[Scene images with change listings]
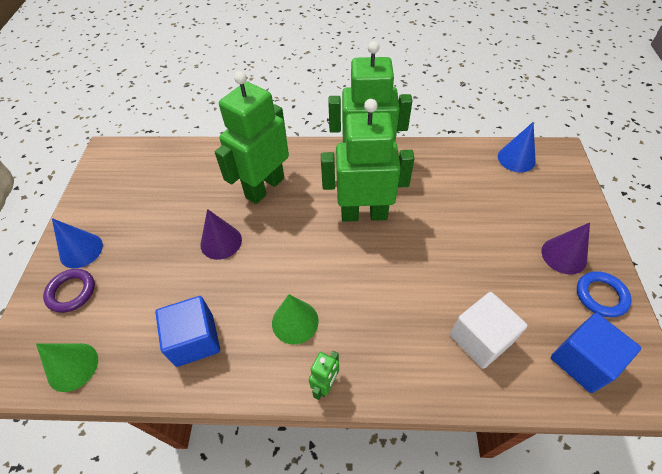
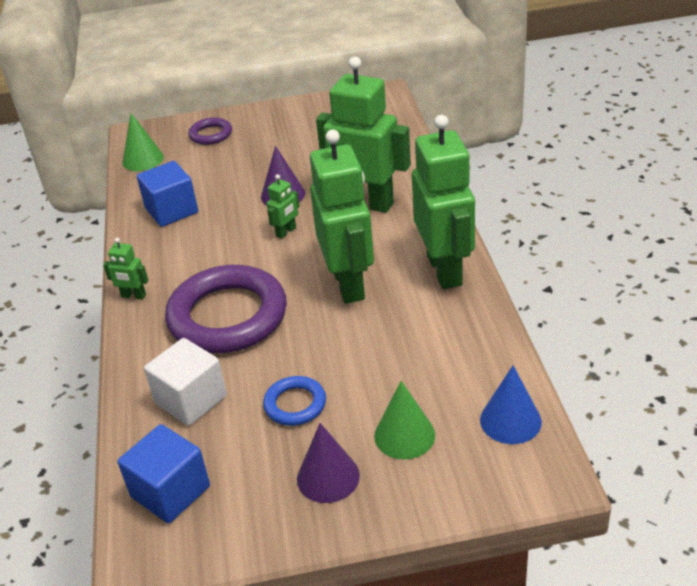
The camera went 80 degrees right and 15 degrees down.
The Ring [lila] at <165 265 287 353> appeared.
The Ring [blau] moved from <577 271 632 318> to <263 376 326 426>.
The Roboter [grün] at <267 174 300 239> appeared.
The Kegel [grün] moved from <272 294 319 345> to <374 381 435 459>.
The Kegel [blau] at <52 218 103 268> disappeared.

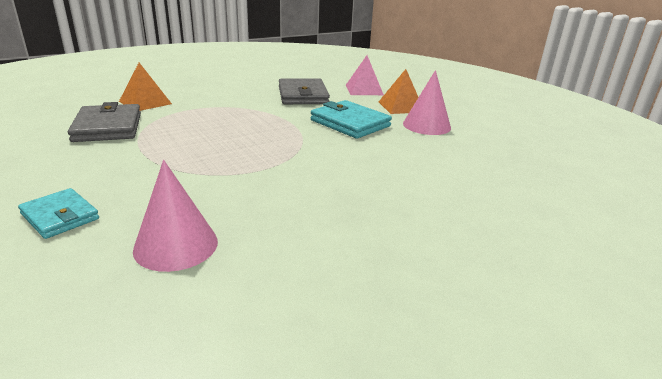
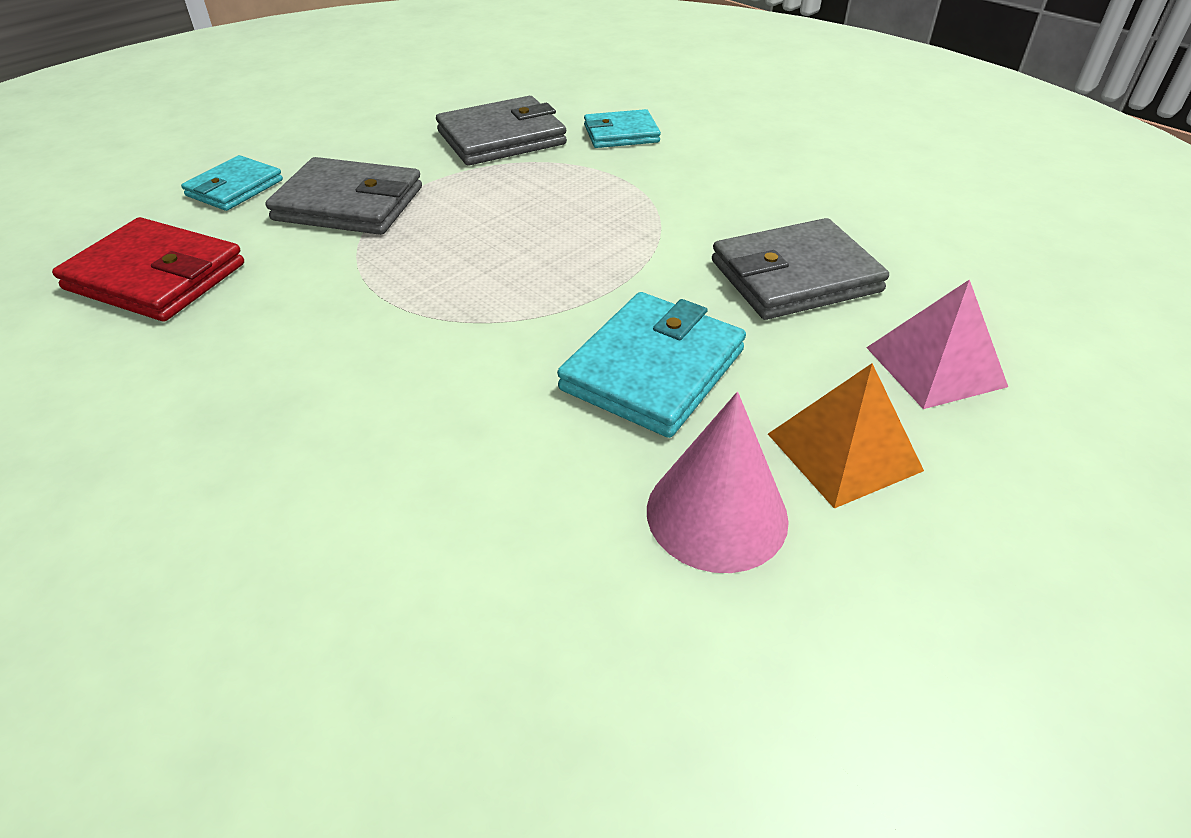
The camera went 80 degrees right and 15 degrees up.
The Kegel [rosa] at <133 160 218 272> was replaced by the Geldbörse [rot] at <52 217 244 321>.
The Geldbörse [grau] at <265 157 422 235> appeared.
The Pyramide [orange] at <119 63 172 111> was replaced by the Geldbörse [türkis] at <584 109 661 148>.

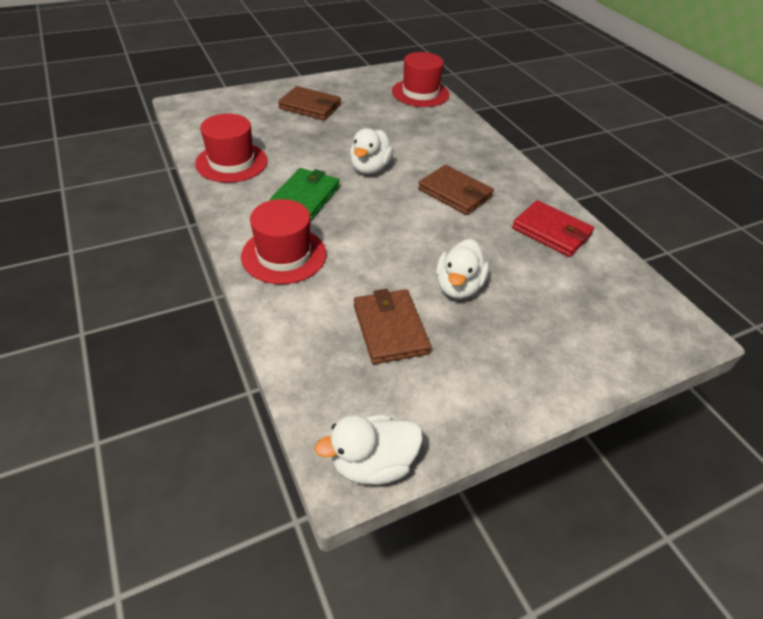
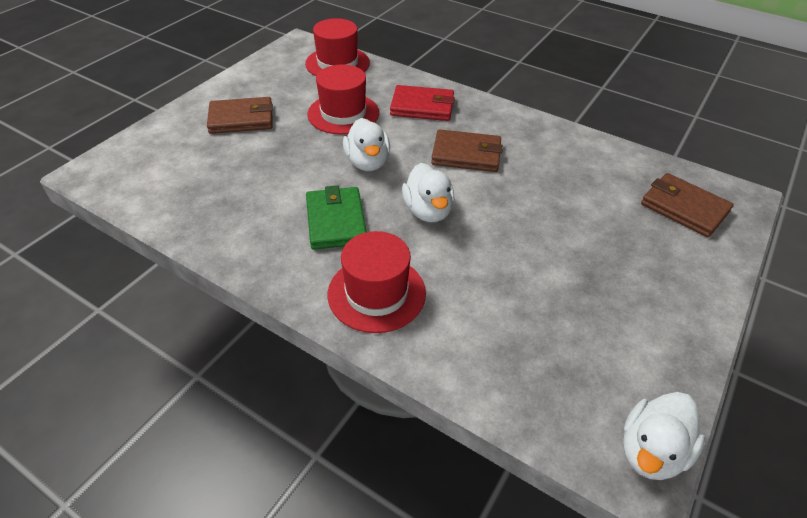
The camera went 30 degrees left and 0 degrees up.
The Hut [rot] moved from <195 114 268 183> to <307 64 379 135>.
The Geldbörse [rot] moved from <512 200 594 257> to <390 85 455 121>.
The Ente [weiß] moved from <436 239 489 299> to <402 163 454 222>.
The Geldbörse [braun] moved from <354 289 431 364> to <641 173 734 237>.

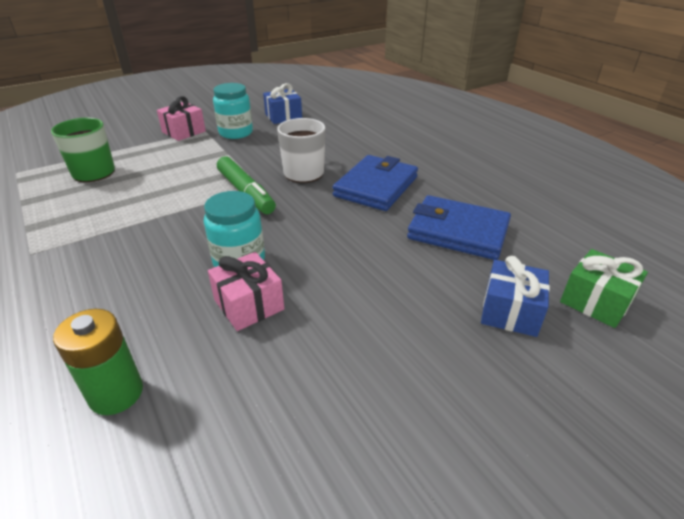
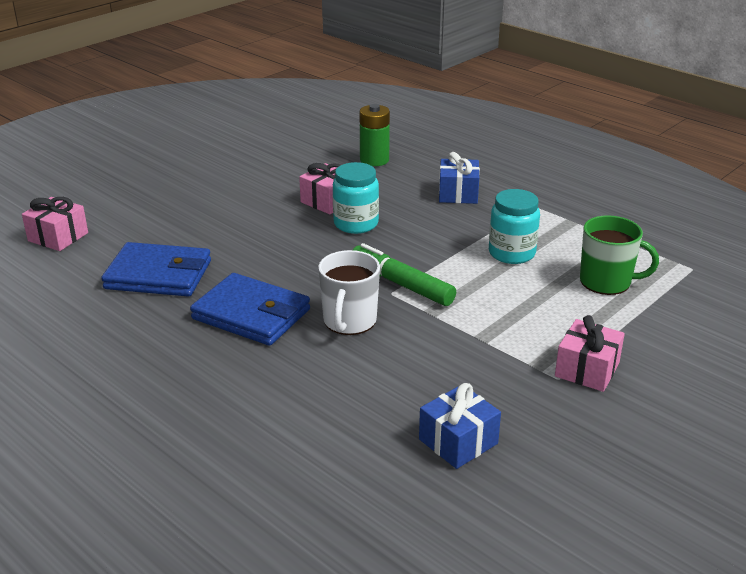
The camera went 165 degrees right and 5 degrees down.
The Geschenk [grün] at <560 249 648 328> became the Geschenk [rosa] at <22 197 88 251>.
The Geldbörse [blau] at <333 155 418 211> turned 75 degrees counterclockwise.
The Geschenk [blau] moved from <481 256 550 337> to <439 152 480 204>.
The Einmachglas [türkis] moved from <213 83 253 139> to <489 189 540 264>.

» **Problem statement**: Skip the pictures and give the entries above again word for word.

» **Answer for this exercise**:
The camera went 80 degrees right and 15 degrees down.
The Ring [lila] at <165 265 287 353> appeared.
The Ring [blau] moved from <577 271 632 318> to <263 376 326 426>.
The Roboter [grün] at <267 174 300 239> appeared.
The Kegel [grün] moved from <272 294 319 345> to <374 381 435 459>.
The Kegel [blau] at <52 218 103 268> disappeared.

The camera went 80 degrees right and 15 degrees up.
The Kegel [rosa] at <133 160 218 272> was replaced by the Geldbörse [rot] at <52 217 244 321>.
The Geldbörse [grau] at <265 157 422 235> appeared.
The Pyramide [orange] at <119 63 172 111> was replaced by the Geldbörse [türkis] at <584 109 661 148>.

The camera went 30 degrees left and 0 degrees up.
The Hut [rot] moved from <195 114 268 183> to <307 64 379 135>.
The Geldbörse [rot] moved from <512 200 594 257> to <390 85 455 121>.
The Ente [weiß] moved from <436 239 489 299> to <402 163 454 222>.
The Geldbörse [braun] moved from <354 289 431 364> to <641 173 734 237>.

The camera went 165 degrees right and 5 degrees down.
The Geschenk [grün] at <560 249 648 328> became the Geschenk [rosa] at <22 197 88 251>.
The Geldbörse [blau] at <333 155 418 211> turned 75 degrees counterclockwise.
The Geschenk [blau] moved from <481 256 550 337> to <439 152 480 204>.
The Einmachglas [türkis] moved from <213 83 253 139> to <489 189 540 264>.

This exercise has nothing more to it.